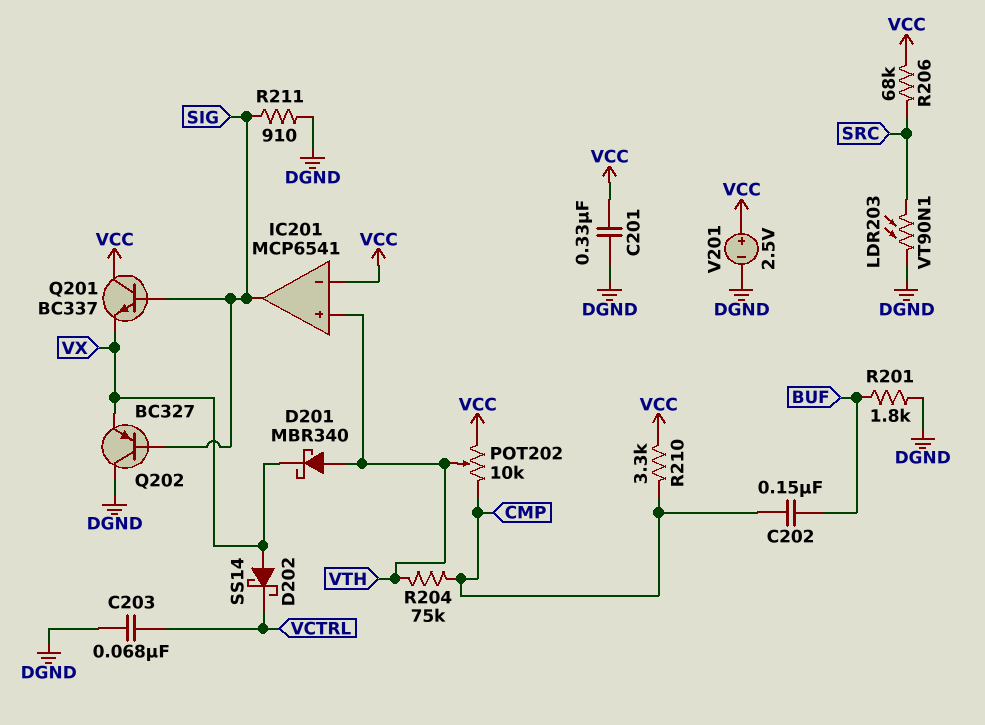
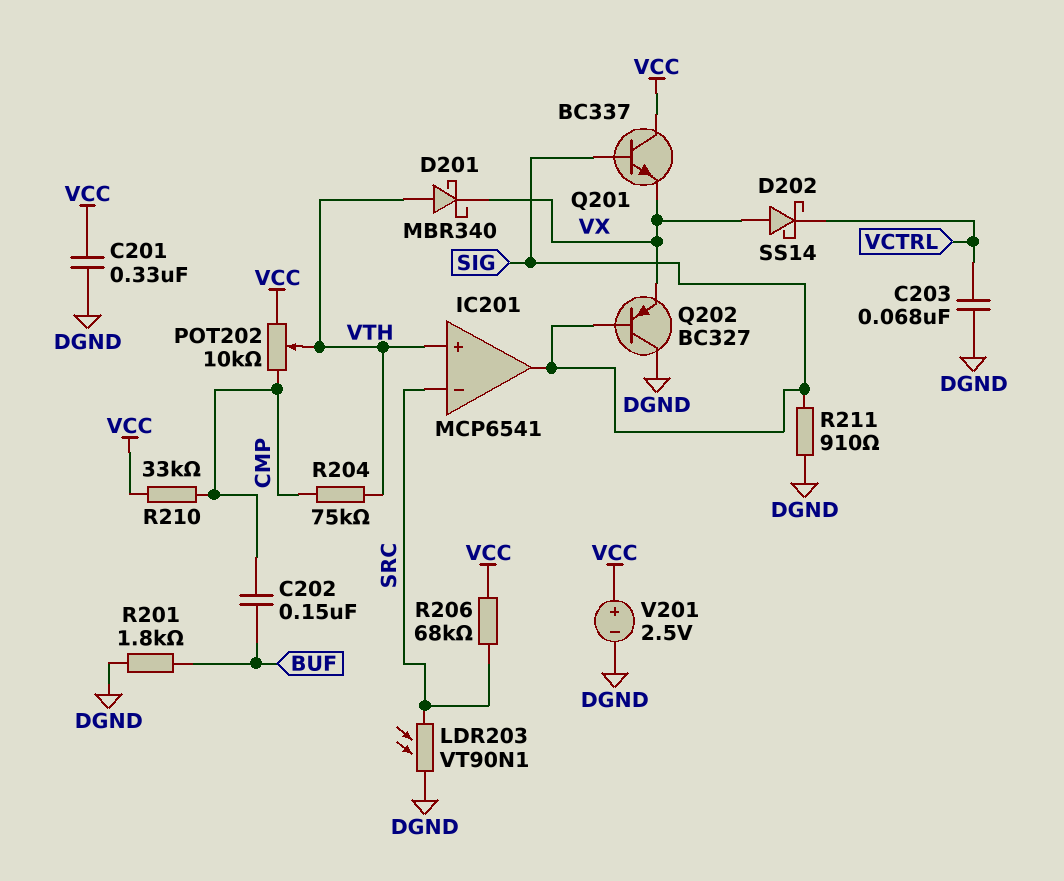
IC201 pin in-: VCC -> SRC
R210: 3.3k (CMP, VCC) -> 33k (CMP, VCC)

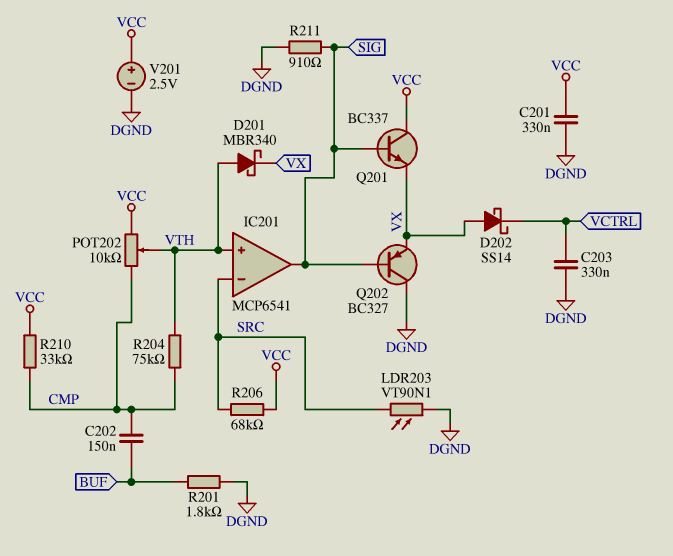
C203: 68nF (DGND, VCTRL) -> 330nF (DGND, VCTRL)

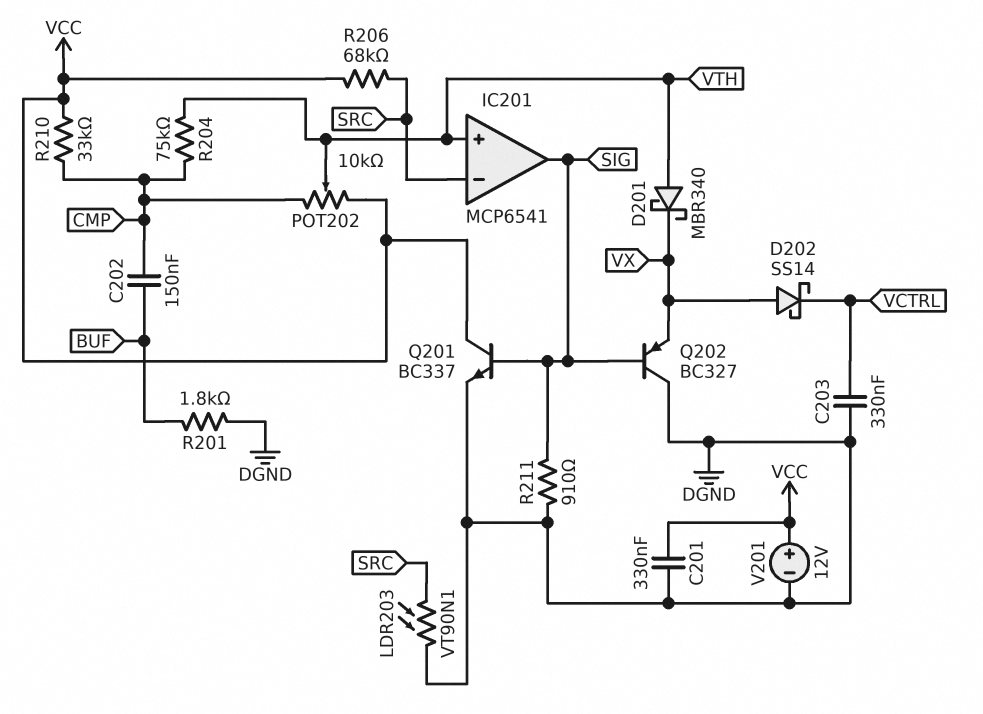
Q201: NPN BC337 (B SIG, C VCC, E VX) -> NPN BC337 (B SIG, C VCC, E DGND)
V201: 2.5V (plus VCC, minus DGND) -> 12V (plus VCC, minus DGND)

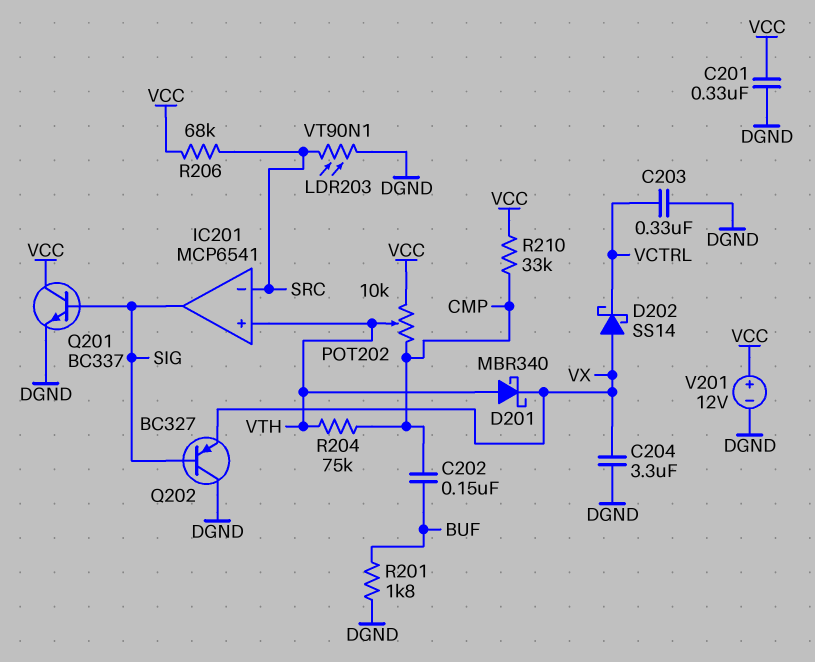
C204: none -> 3.3uF (DGND, VX)
R211: 910 (DGND, SIG) -> none

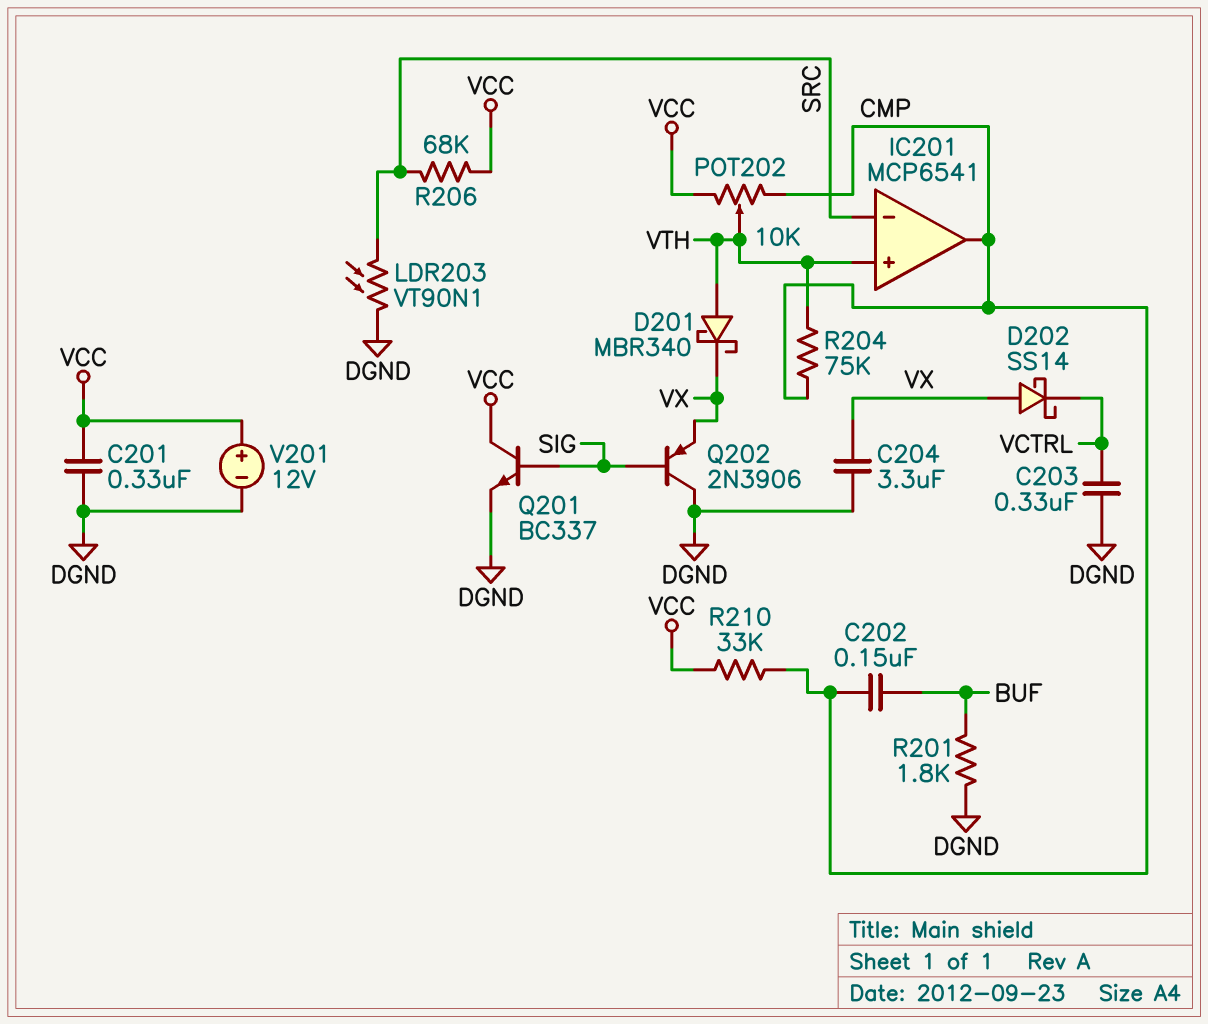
IC201 pin out: SIG -> CMP
Q202: PNP BC327 (B SIG, C DGND, E VX) -> PNP 2N3906 (B SIG, C DGND, E VX)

▸ Work to complete
An exact copy of the lines from the one with "C204: none -> 3.3uF (DGND, VX)" through the end of the entries above, both included, is the whole answer. It contains no pictures.

▸ Solution to the problem
C204: none -> 3.3uF (DGND, VX)
R211: 910 (DGND, SIG) -> none

IC201 pin out: SIG -> CMP
Q202: PNP BC327 (B SIG, C DGND, E VX) -> PNP 2N3906 (B SIG, C DGND, E VX)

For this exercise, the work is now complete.